(Given entries begins)

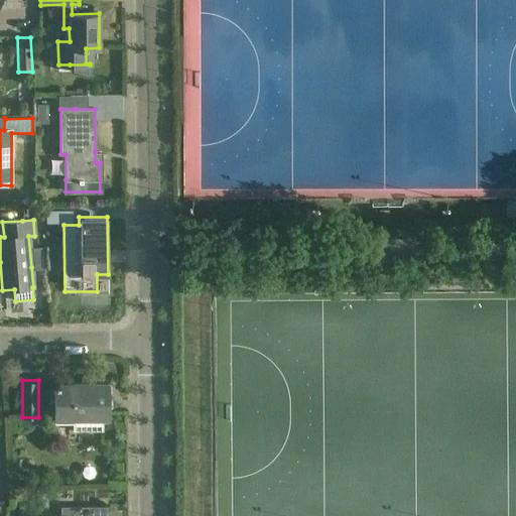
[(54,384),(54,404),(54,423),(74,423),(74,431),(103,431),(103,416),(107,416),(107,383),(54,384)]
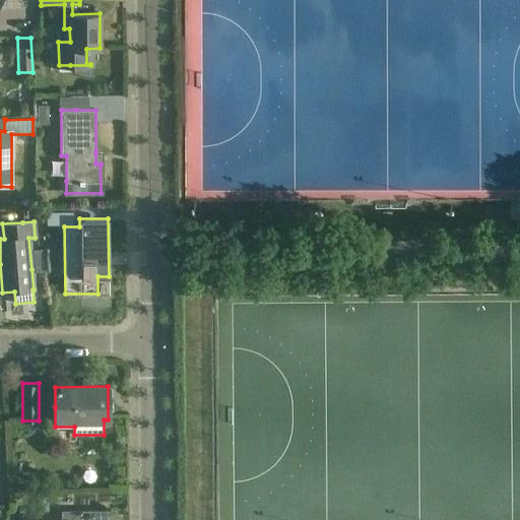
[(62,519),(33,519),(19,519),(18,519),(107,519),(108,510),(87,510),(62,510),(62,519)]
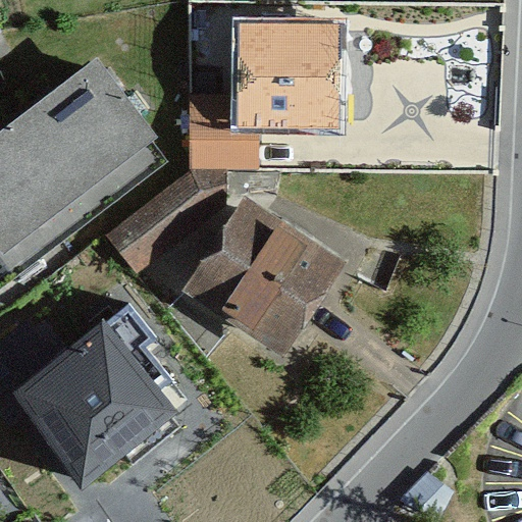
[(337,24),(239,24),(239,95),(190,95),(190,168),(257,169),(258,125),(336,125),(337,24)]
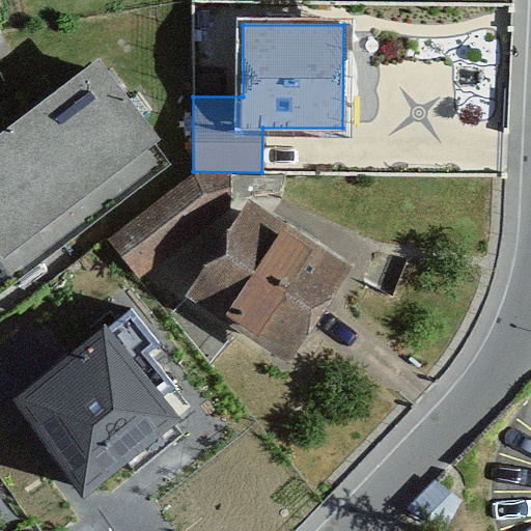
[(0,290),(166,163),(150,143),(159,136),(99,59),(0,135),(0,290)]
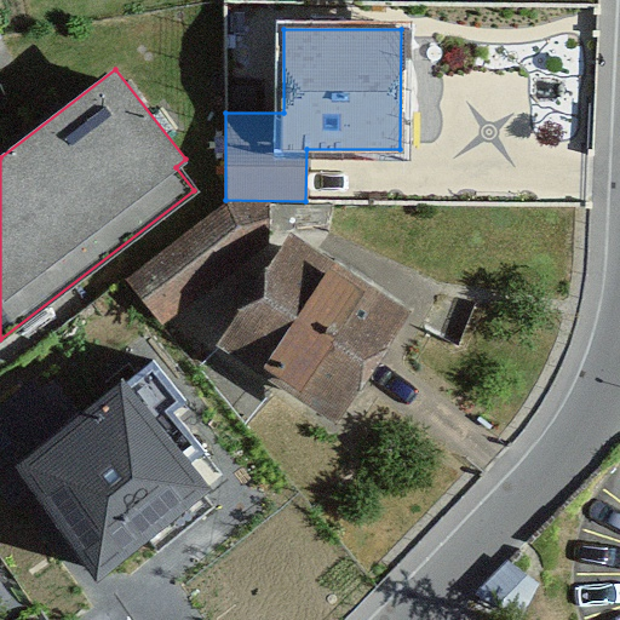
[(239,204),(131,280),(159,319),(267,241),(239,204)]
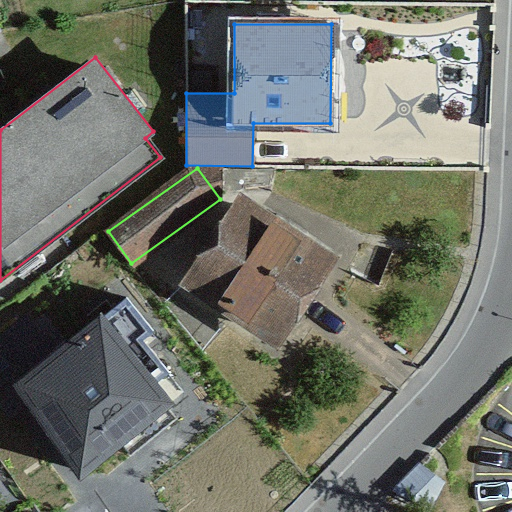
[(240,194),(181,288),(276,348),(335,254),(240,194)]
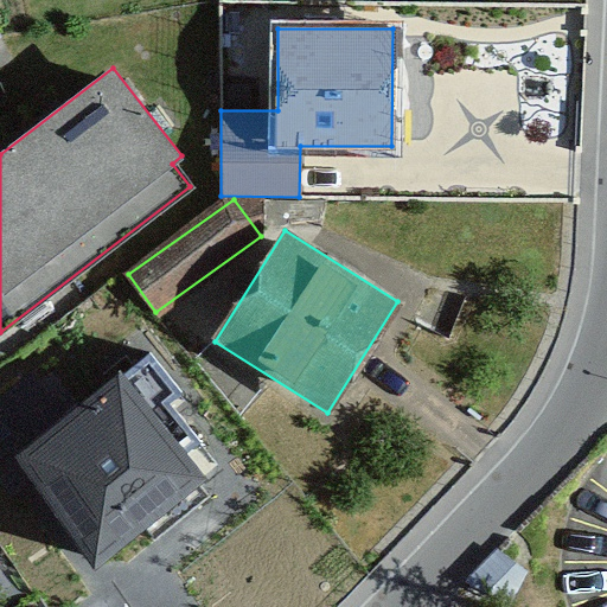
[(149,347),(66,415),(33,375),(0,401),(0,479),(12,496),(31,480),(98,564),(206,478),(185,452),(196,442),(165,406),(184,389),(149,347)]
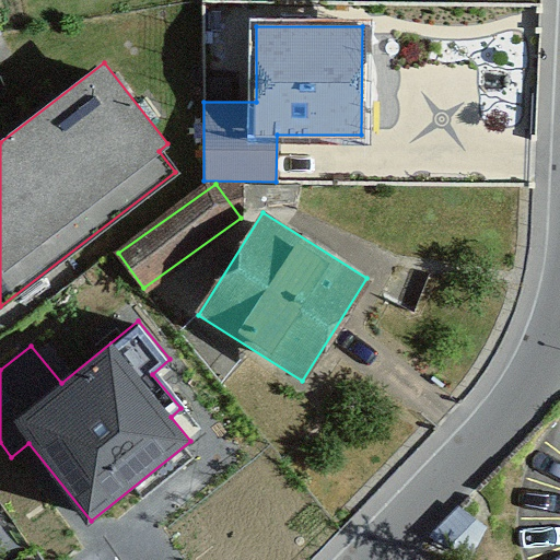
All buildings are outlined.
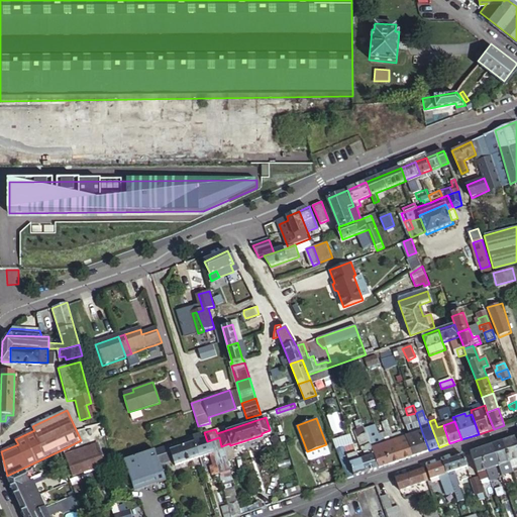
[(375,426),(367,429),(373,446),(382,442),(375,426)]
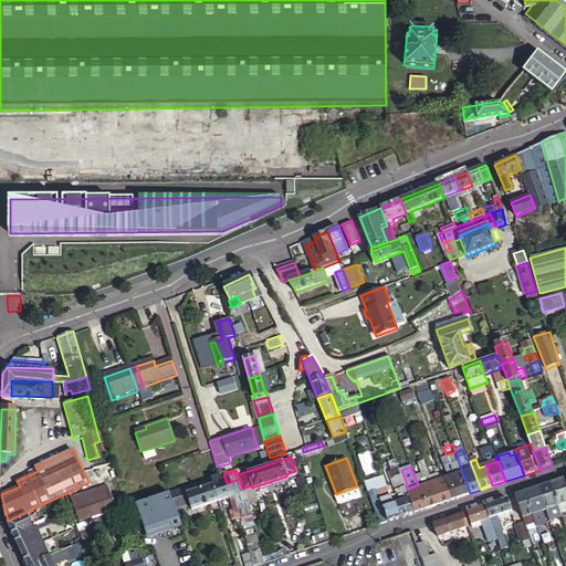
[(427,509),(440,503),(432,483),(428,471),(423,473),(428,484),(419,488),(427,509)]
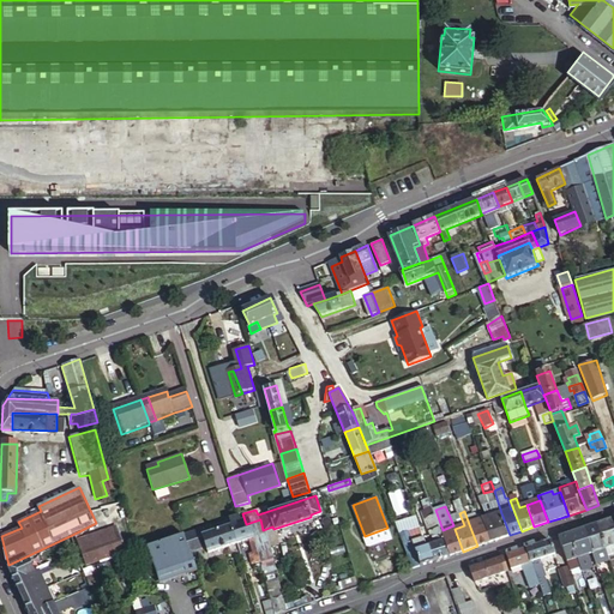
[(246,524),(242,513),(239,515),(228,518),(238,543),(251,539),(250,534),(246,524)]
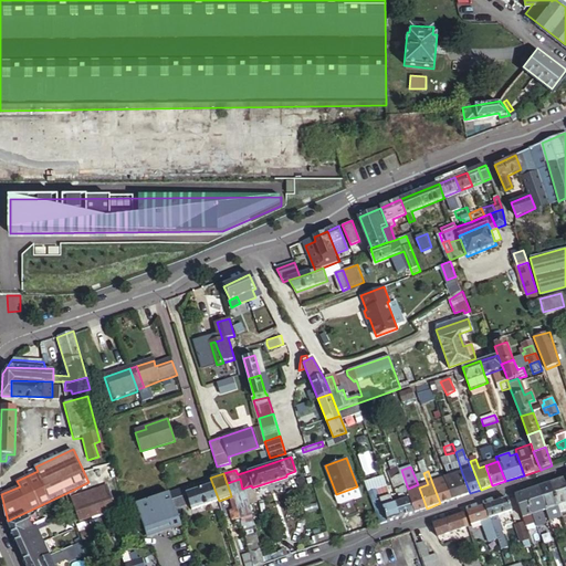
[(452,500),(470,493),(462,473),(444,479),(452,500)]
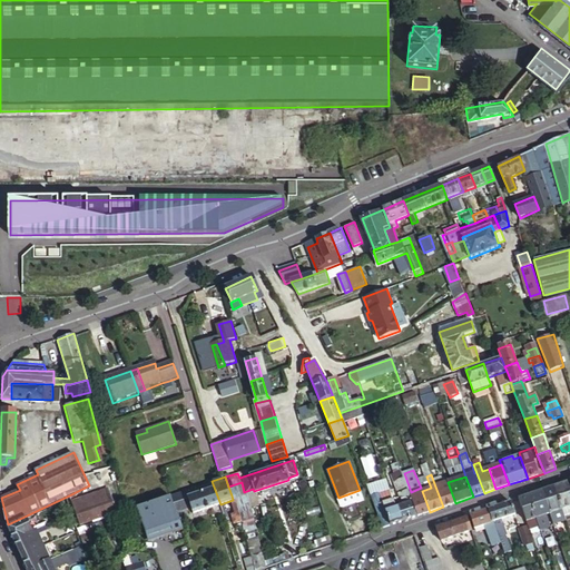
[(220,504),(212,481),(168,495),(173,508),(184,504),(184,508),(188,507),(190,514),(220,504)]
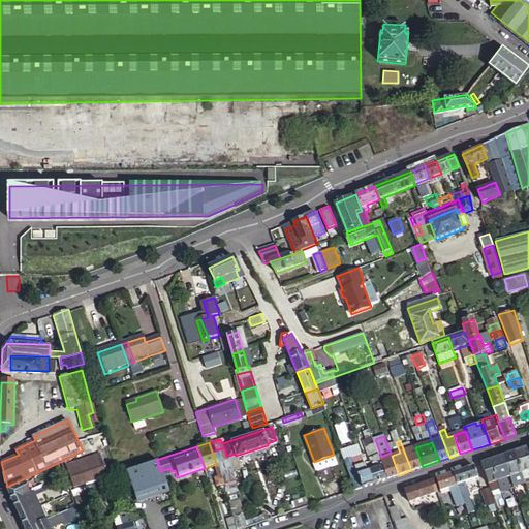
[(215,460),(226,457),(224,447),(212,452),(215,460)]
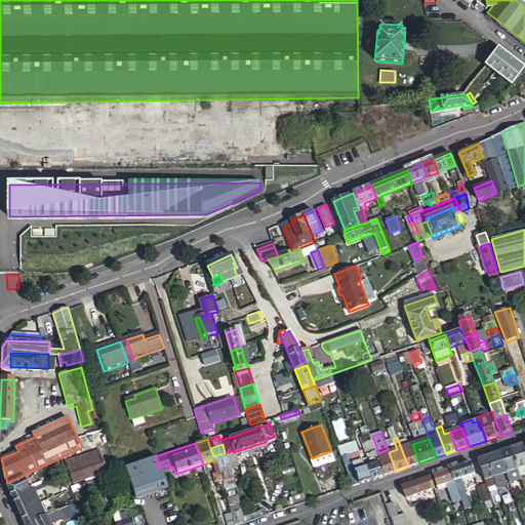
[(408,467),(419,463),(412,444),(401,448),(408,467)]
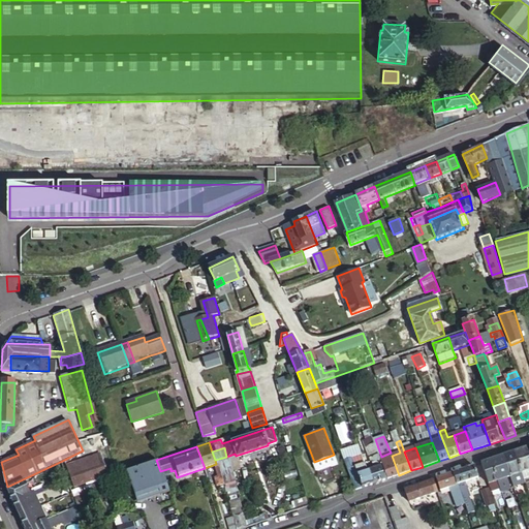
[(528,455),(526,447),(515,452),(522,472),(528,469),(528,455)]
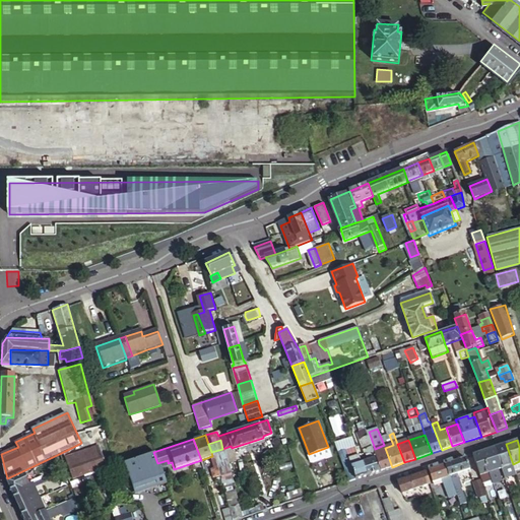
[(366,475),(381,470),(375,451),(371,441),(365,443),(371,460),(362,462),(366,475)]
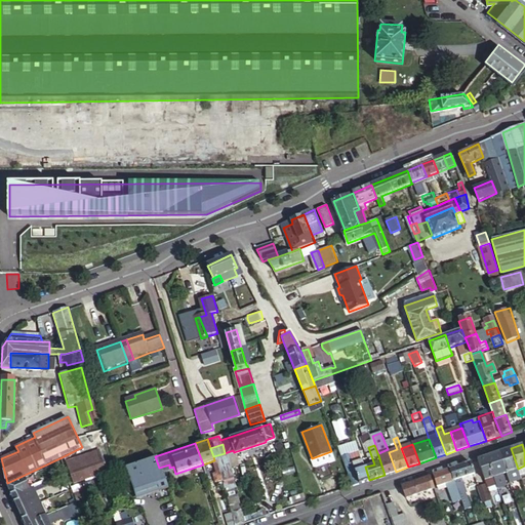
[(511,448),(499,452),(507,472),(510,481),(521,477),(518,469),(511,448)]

(Given entries ends)

▶ **What the exercise asks**
The response should consist of the entries above, given again exactly and free of pictures.

▶ **Answer to this exercise**
[(54,384),(54,404),(54,423),(74,423),(74,431),(103,431),(103,416),(107,416),(107,383),(54,384)]
[(62,519),(33,519),(19,519),(18,519),(107,519),(108,510),(87,510),(62,510),(62,519)]
[(337,24),(239,24),(239,95),(190,95),(190,168),(257,169),(258,125),(336,125),(337,24)]
[(0,290),(166,163),(150,143),(159,136),(99,59),(0,135),(0,290)]
[(239,204),(131,280),(159,319),(267,241),(239,204)]
[(240,194),(181,288),(276,348),(335,254),(240,194)]
[(149,347),(66,415),(33,375),(0,401),(0,479),(12,496),(31,480),(98,564),(206,478),(185,452),(196,442),(165,406),(184,389),(149,347)]
All buildings are outlined.
[(375,426),(367,429),(373,446),(382,442),(375,426)]
[(427,509),(440,503),(432,483),(428,471),(423,473),(428,484),(419,488),(427,509)]
[(246,524),(242,513),(239,515),(228,518),(238,543),(251,539),(250,534),(246,524)]
[(452,500),(470,493),(462,473),(444,479),(452,500)]
[(220,504),(212,481),(168,495),(173,508),(184,504),(184,508),(188,507),(190,514),(220,504)]
[(215,460),(226,457),(224,447),(212,452),(215,460)]
[(408,467),(419,463),(412,444),(401,448),(408,467)]
[(528,455),(526,447),(515,452),(522,472),(528,469),(528,455)]
[(366,475),(381,470),(375,451),(371,441),(365,443),(371,460),(362,462),(366,475)]
[(511,448),(499,452),(507,472),(510,481),(521,477),(518,469),(511,448)]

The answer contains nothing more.